-------- EXERCISE DATA --------
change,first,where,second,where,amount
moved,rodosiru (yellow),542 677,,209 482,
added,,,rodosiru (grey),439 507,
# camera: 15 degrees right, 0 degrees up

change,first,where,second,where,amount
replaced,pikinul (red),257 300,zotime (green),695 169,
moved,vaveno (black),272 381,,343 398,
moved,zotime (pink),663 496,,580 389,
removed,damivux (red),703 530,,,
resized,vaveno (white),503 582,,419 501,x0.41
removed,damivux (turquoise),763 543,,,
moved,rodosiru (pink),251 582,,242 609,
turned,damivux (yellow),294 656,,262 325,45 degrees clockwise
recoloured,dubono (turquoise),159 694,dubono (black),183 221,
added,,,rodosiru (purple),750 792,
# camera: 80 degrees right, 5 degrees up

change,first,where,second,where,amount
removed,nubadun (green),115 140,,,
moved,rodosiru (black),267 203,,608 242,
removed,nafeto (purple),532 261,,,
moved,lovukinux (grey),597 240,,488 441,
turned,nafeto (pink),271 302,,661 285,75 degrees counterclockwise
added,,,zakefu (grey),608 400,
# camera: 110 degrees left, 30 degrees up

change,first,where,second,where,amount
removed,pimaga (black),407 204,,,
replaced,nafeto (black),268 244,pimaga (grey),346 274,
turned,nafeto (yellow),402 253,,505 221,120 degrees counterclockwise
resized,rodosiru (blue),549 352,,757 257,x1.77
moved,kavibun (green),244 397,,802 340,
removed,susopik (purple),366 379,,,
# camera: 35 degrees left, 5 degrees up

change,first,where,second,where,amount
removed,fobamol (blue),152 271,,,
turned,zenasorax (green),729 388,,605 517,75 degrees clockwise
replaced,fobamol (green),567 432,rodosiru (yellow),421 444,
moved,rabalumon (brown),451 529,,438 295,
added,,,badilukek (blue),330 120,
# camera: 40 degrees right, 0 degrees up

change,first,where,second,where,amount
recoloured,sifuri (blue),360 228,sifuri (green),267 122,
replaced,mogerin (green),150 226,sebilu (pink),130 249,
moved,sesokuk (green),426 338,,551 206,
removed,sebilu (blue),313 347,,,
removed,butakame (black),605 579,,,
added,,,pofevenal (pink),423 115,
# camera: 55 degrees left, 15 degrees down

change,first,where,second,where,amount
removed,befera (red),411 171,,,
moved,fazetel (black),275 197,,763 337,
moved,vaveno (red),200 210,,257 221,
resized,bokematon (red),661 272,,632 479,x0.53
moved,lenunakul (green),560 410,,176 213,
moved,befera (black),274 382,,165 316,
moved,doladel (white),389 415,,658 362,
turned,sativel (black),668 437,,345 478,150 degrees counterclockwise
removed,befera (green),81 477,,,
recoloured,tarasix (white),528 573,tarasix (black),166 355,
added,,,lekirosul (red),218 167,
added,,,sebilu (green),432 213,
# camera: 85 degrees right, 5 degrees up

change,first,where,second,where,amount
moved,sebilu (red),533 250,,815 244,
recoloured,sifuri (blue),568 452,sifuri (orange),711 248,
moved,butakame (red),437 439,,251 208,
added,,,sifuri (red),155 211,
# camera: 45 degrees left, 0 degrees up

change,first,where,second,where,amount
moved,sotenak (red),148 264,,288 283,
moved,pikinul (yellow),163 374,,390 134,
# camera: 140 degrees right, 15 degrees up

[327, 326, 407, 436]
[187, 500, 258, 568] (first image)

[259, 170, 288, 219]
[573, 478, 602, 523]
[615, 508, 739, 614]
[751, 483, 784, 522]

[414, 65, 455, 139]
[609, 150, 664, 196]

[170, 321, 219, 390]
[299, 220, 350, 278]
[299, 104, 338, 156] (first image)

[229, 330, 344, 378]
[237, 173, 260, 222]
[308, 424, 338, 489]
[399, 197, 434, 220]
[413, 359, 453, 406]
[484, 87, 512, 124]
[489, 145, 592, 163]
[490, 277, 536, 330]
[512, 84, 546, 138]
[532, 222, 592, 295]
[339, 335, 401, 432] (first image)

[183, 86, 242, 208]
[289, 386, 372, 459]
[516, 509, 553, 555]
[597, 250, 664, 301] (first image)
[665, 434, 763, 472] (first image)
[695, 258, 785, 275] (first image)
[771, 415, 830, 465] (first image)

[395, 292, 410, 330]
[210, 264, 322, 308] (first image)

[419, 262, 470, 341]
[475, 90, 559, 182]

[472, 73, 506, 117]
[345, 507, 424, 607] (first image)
--------
- [WHAT THIS TASK INVOLVES]: Repeat each line above exactly as written.

- [RESPONSE AREA]:
change,first,where,second,where,amount
moved,rodosiru (yellow),542 677,,209 482,
added,,,rodosiru (grey),439 507,
# camera: 15 degrees right, 0 degrees up

change,first,where,second,where,amount
replaced,pikinul (red),257 300,zotime (green),695 169,
moved,vaveno (black),272 381,,343 398,
moved,zotime (pink),663 496,,580 389,
removed,damivux (red),703 530,,,
resized,vaveno (white),503 582,,419 501,x0.41
removed,damivux (turquoise),763 543,,,
moved,rodosiru (pink),251 582,,242 609,
turned,damivux (yellow),294 656,,262 325,45 degrees clockwise
recoloured,dubono (turquoise),159 694,dubono (black),183 221,
added,,,rodosiru (purple),750 792,
# camera: 80 degrees right, 5 degrees up

change,first,where,second,where,amount
removed,nubadun (green),115 140,,,
moved,rodosiru (black),267 203,,608 242,
removed,nafeto (purple),532 261,,,
moved,lovukinux (grey),597 240,,488 441,
turned,nafeto (pink),271 302,,661 285,75 degrees counterclockwise
added,,,zakefu (grey),608 400,
# camera: 110 degrees left, 30 degrees up

change,first,where,second,where,amount
removed,pimaga (black),407 204,,,
replaced,nafeto (black),268 244,pimaga (grey),346 274,
turned,nafeto (yellow),402 253,,505 221,120 degrees counterclockwise
resized,rodosiru (blue),549 352,,757 257,x1.77
moved,kavibun (green),244 397,,802 340,
removed,susopik (purple),366 379,,,
# camera: 35 degrees left, 5 degrees up

change,first,where,second,where,amount
removed,fobamol (blue),152 271,,,
turned,zenasorax (green),729 388,,605 517,75 degrees clockwise
replaced,fobamol (green),567 432,rodosiru (yellow),421 444,
moved,rabalumon (brown),451 529,,438 295,
added,,,badilukek (blue),330 120,
# camera: 40 degrees right, 0 degrees up

change,first,where,second,where,amount
recoloured,sifuri (blue),360 228,sifuri (green),267 122,
replaced,mogerin (green),150 226,sebilu (pink),130 249,
moved,sesokuk (green),426 338,,551 206,
removed,sebilu (blue),313 347,,,
removed,butakame (black),605 579,,,
added,,,pofevenal (pink),423 115,
# camera: 55 degrees left, 15 degrees down

change,first,where,second,where,amount
removed,befera (red),411 171,,,
moved,fazetel (black),275 197,,763 337,
moved,vaveno (red),200 210,,257 221,
resized,bokematon (red),661 272,,632 479,x0.53
moved,lenunakul (green),560 410,,176 213,
moved,befera (black),274 382,,165 316,
moved,doladel (white),389 415,,658 362,
turned,sativel (black),668 437,,345 478,150 degrees counterclockwise
removed,befera (green),81 477,,,
recoloured,tarasix (white),528 573,tarasix (black),166 355,
added,,,lekirosul (red),218 167,
added,,,sebilu (green),432 213,
# camera: 85 degrees right, 5 degrees up

change,first,where,second,where,amount
moved,sebilu (red),533 250,,815 244,
recoloured,sifuri (blue),568 452,sifuri (orange),711 248,
moved,butakame (red),437 439,,251 208,
added,,,sifuri (red),155 211,
# camera: 45 degrees left, 0 degrees up

change,first,where,second,where,amount
moved,sotenak (red),148 264,,288 283,
moved,pikinul (yellow),163 374,,390 134,
# camera: 140 degrees right, 15 degrees up

[327, 326, 407, 436]
[187, 500, 258, 568] (first image)

[259, 170, 288, 219]
[573, 478, 602, 523]
[615, 508, 739, 614]
[751, 483, 784, 522]

[414, 65, 455, 139]
[609, 150, 664, 196]

[170, 321, 219, 390]
[299, 220, 350, 278]
[299, 104, 338, 156] (first image)

[229, 330, 344, 378]
[237, 173, 260, 222]
[308, 424, 338, 489]
[399, 197, 434, 220]
[413, 359, 453, 406]
[484, 87, 512, 124]
[489, 145, 592, 163]
[490, 277, 536, 330]
[512, 84, 546, 138]
[532, 222, 592, 295]
[339, 335, 401, 432] (first image)

[183, 86, 242, 208]
[289, 386, 372, 459]
[516, 509, 553, 555]
[597, 250, 664, 301] (first image)
[665, 434, 763, 472] (first image)
[695, 258, 785, 275] (first image)
[771, 415, 830, 465] (first image)

[395, 292, 410, 330]
[210, 264, 322, 308] (first image)

[419, 262, 470, 341]
[475, 90, 559, 182]

[472, 73, 506, 117]
[345, 507, 424, 607] (first image)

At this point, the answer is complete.